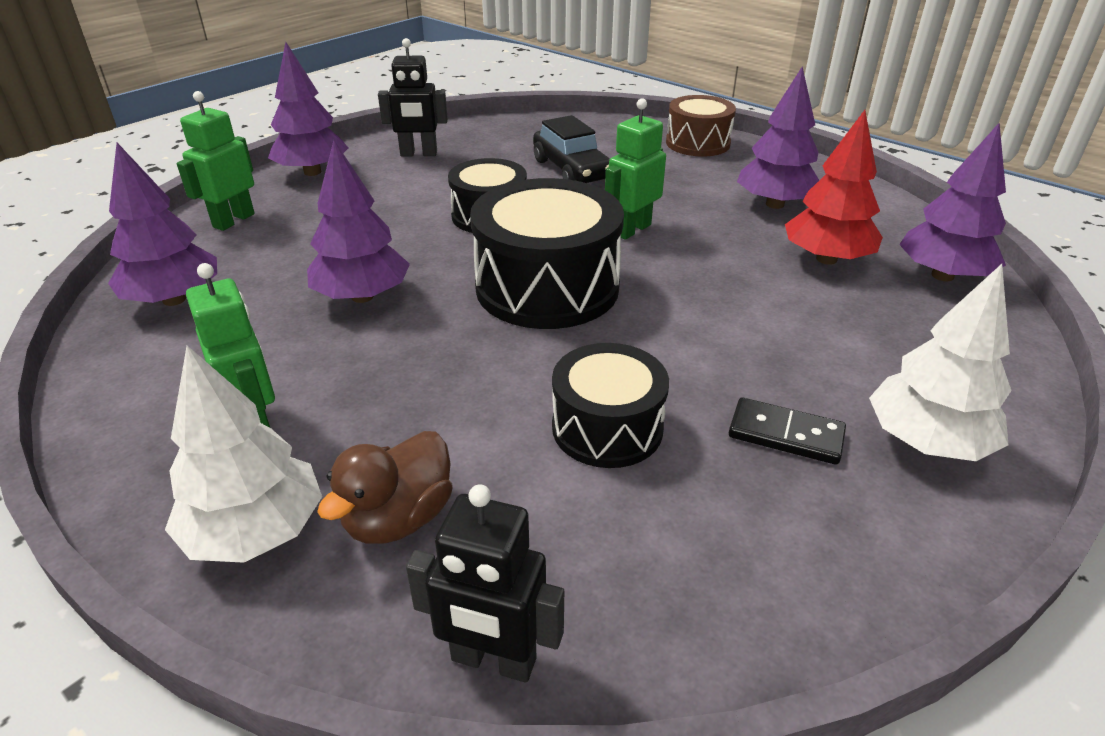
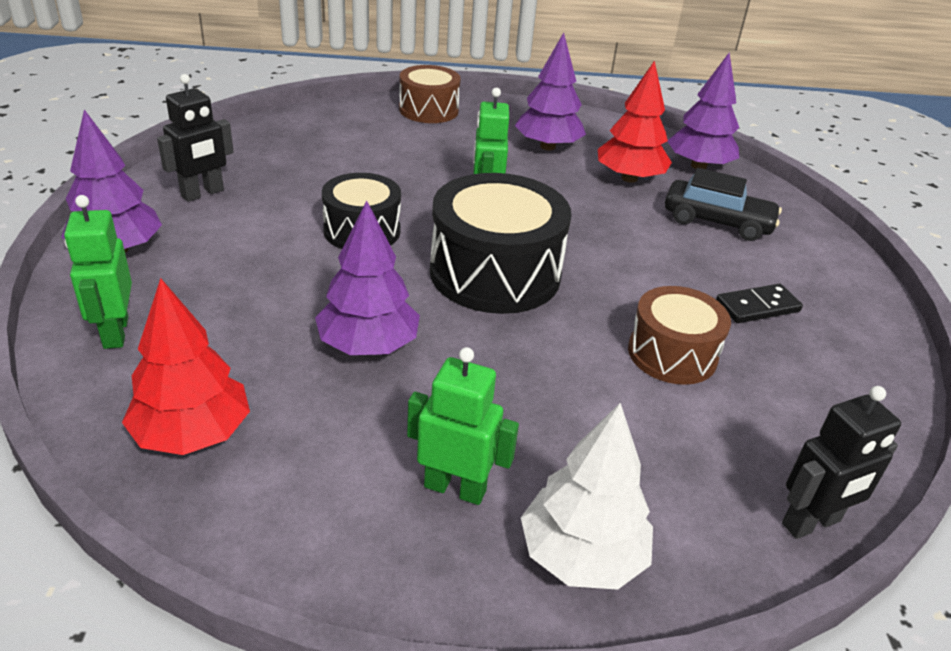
camera: 45 degrees left, 0 degrees up
purple tree [108,143,217,306] -> red tree [122,278,250,455]
brown duck [317,431,453,544] -> none
black car [533,115,610,183] -> black car moved to [665,168,782,241]
black drum [552,343,669,468] -> brown drum [628,286,731,385]
white tree [869,264,1012,461] -> none

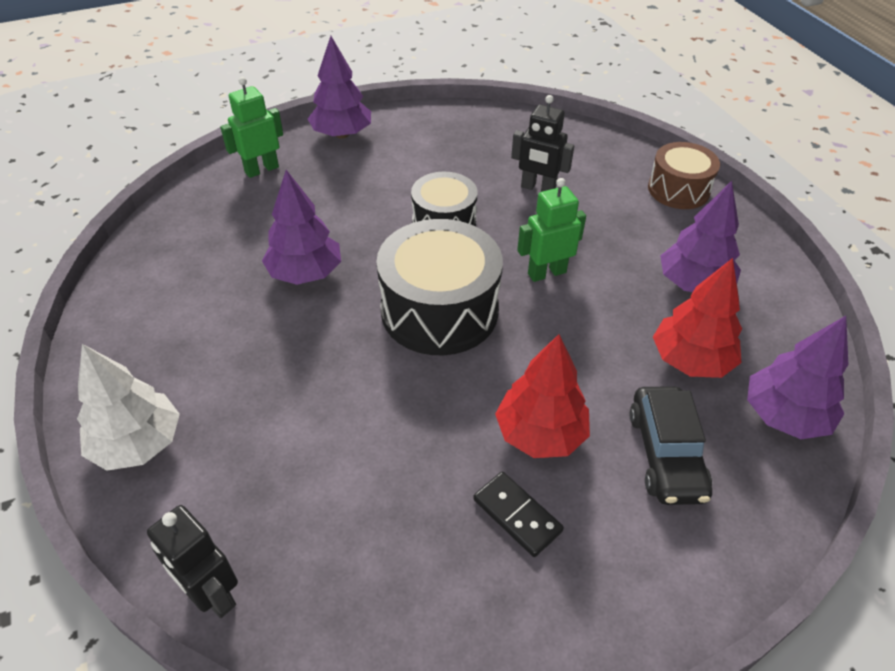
camera: 70 degrees right, 10 degrees up
red tree [122,278,250,455] -> red tree moved to [495,334,590,458]
black robot [157,74,234,202] -> black robot moved to [511,95,574,192]
green robot [407,347,519,505] -> none
brown drum [628,286,731,385] -> none

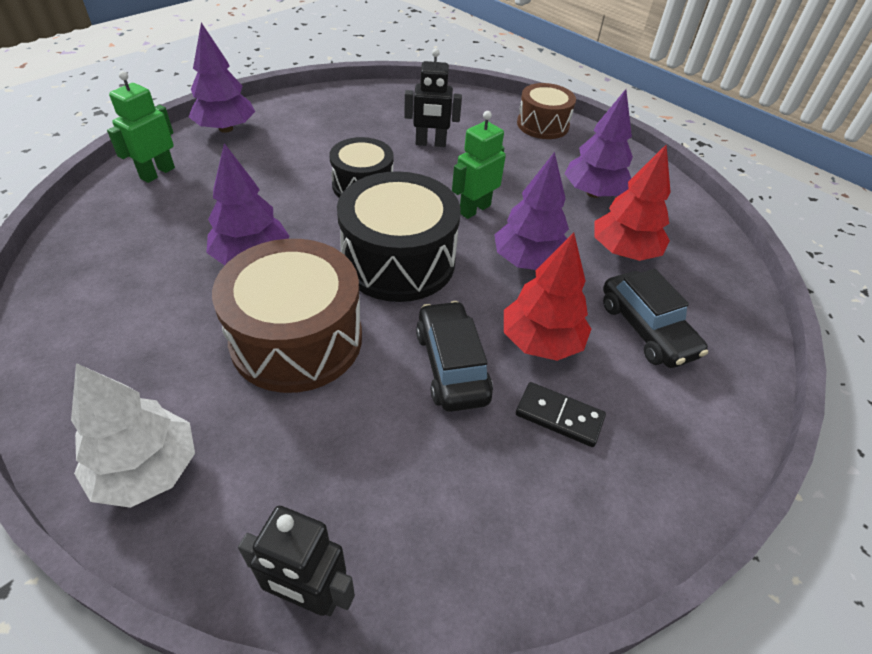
camera: 25 degrees left, 0 degrees up
purple tree [747,316,848,439] -> purple tree moved to [494,152,569,270]
none -> brown drum [212,239,362,393]
none -> black car [416,301,493,412]

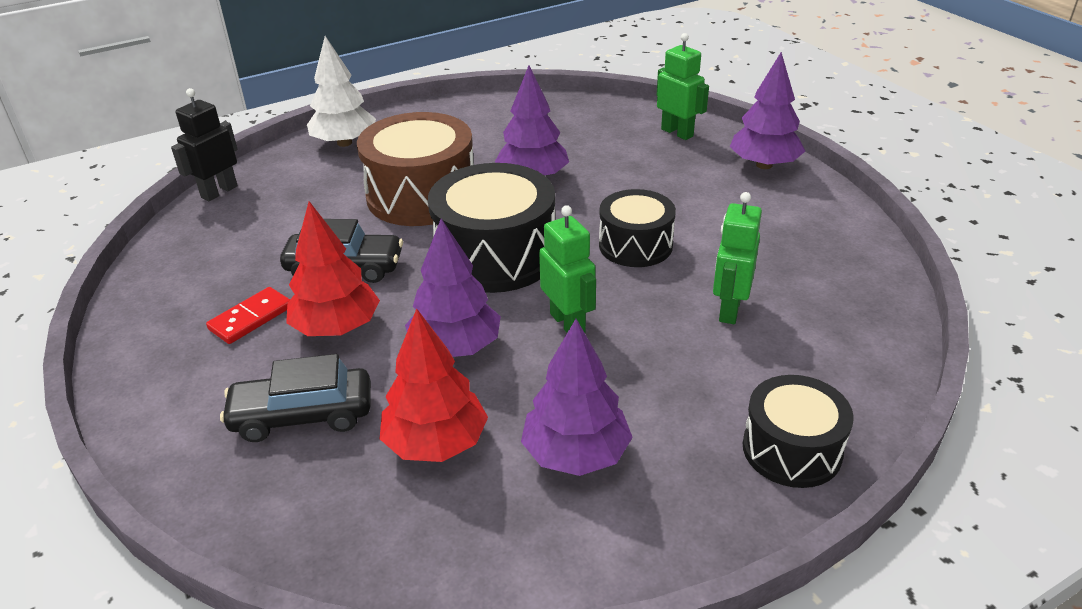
camera: 110 degrees right, 10 degrees down
black robot [404,49,462,147] -> green robot [713,192,762,324]
black domino [516,382,606,447] -> red domino [206,287,290,344]
brown drum [517,83,576,139] -> black drum [743,375,854,488]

________________________________________

REQUIRED WORK
Would you return exactly, and only, the lines beginning at the one with "black domino [516,382,606,447]" and ending at the last line of the listing?

SOLUTION TO THIS TASK
black domino [516,382,606,447] -> red domino [206,287,290,344]
brown drum [517,83,576,139] -> black drum [743,375,854,488]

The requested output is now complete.